--- SOURCE MATERIAL ---

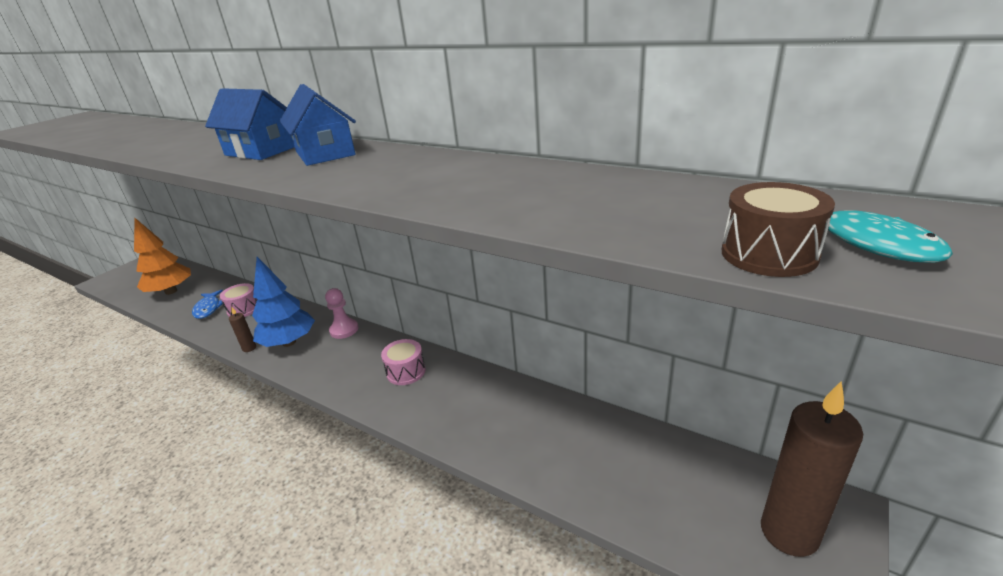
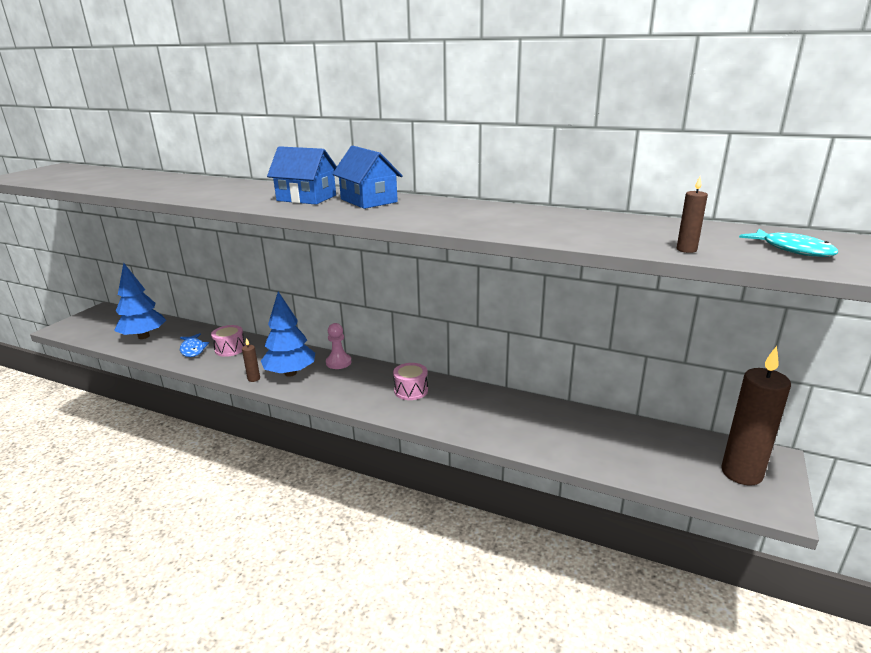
camera: 10 degrees left, 5 degrees down
(171, 291) = (144, 336): orange tree -> blue tree
(686, 240) = (686, 250): none -> brown candle
(768, 254) = (738, 255): brown drum -> none

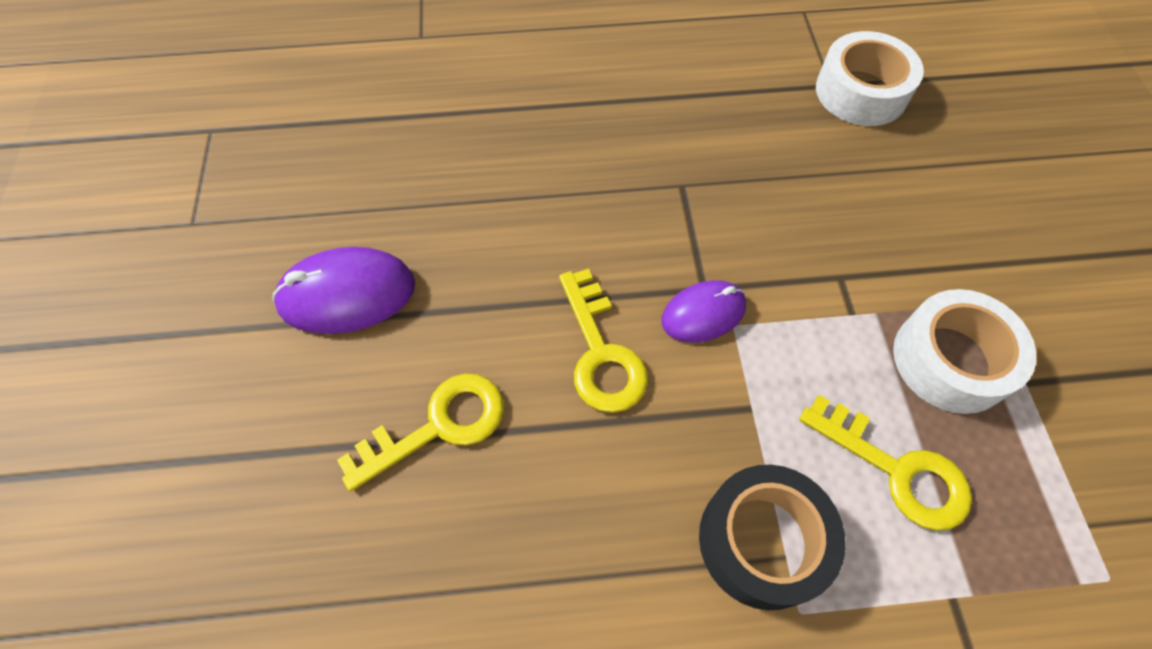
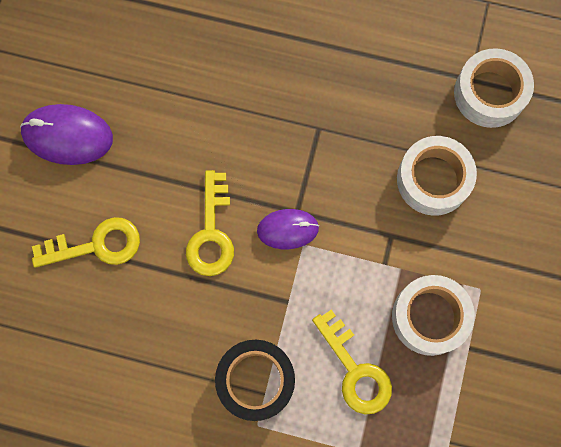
camera: 20 degrees right, 15 degrees up
(853, 197) = (433, 179): none -> white tape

---

# TASK ITEM
Only lines holding the word "degrees" belong in the answer; copy all of them from the records.

# RESULT
camera: 10 degrees left, 5 degrees down
camera: 20 degrees right, 15 degrees up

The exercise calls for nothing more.